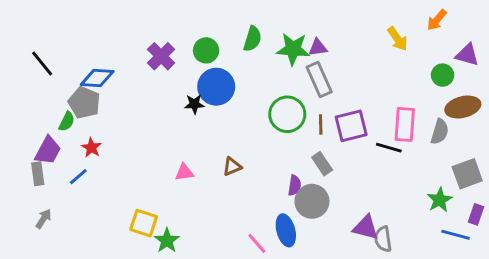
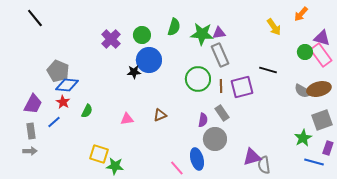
black line: (42, 63) -> (35, 18), moved
blue diamond: (97, 78) -> (67, 85), moved
brown ellipse: (463, 107) -> (319, 89), moved
green semicircle: (67, 122) -> (87, 111), moved
pink rectangle: (405, 124) -> (321, 55), moved, turned -40
gray semicircle: (440, 132) -> (303, 91), turned 102
black line: (389, 148) -> (268, 70), moved
gray rectangle: (38, 174) -> (31, 131), moved
purple semicircle: (295, 185) -> (203, 120), moved
gray arrow: (44, 219) -> (30, 151), turned 56
purple triangle: (366, 227) -> (252, 157), turned -30
green star: (167, 240) -> (115, 166), turned -30

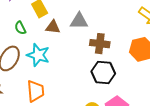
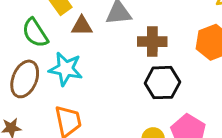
green semicircle: (20, 28) -> (35, 33), size x1.5

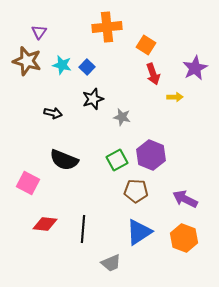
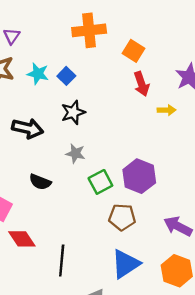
black arrow: (53, 113) -> (28, 128), size x1.5
gray star: (122, 117) -> (75, 153), moved
black semicircle: (64, 160) -> (40, 182), size x0.7
red diamond: (45, 224) -> (22, 239), moved, turned 50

★ ★ ★ ★ ★

**EXERCISE REQUIREMENTS:**
The line holding "blue diamond: (97, 78) -> (67, 85), moved" starts the copy and the line holding "black arrow: (53, 113)" ends it. Repeat those two lines above and all between them exactly, leaving out pictures.

**RESPONSE TO THE EXERCISE:**
blue diamond: (97, 78) -> (67, 85), moved
brown ellipse: (463, 107) -> (319, 89), moved
green semicircle: (67, 122) -> (87, 111), moved
pink rectangle: (405, 124) -> (321, 55), moved, turned -40
gray semicircle: (440, 132) -> (303, 91), turned 102
black line: (389, 148) -> (268, 70), moved
gray rectangle: (38, 174) -> (31, 131), moved
purple semicircle: (295, 185) -> (203, 120), moved
gray arrow: (44, 219) -> (30, 151), turned 56
purple triangle: (366, 227) -> (252, 157), turned -30
green star: (167, 240) -> (115, 166), turned -30

green semicircle: (20, 28) -> (35, 33), size x1.5

black arrow: (53, 113) -> (28, 128), size x1.5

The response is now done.